■ THE TASK ■
Where a picture shows up in the listing below, omit it and output the rest exactly.
** Opening STORED DATA block **
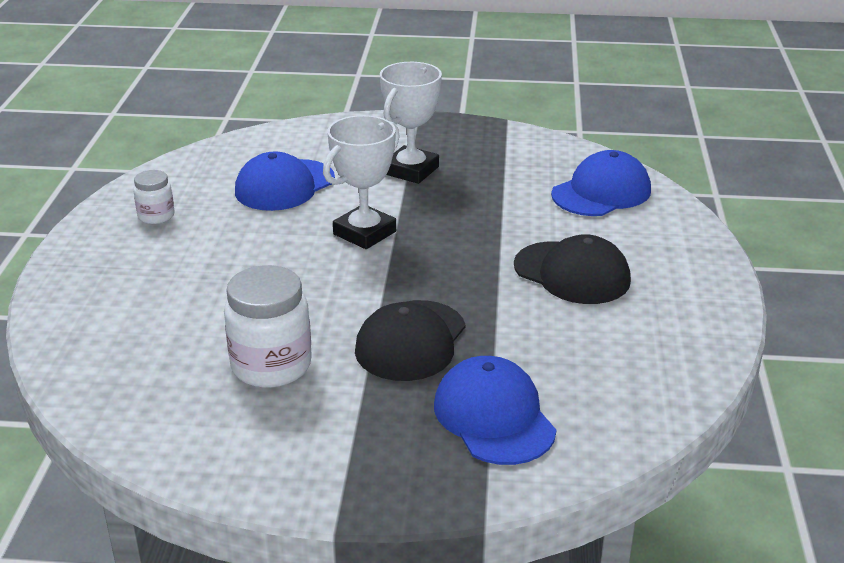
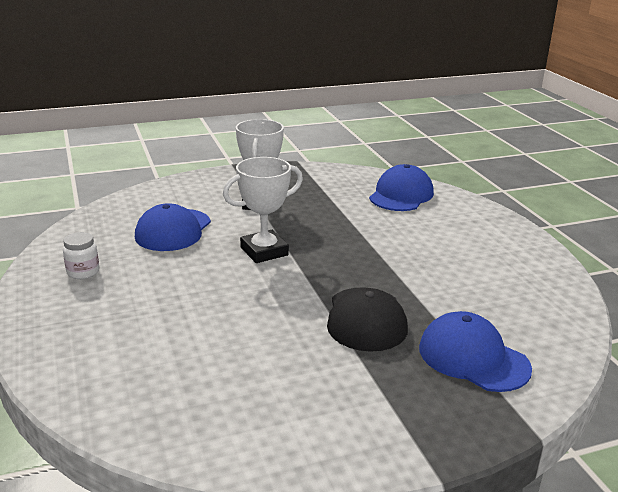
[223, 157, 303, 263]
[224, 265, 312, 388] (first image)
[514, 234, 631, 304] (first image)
** Closing STORED DATA block **
■ TASK OUTPUT ■
[223, 157, 303, 263]
[224, 265, 312, 388] (first image)
[514, 234, 631, 304] (first image)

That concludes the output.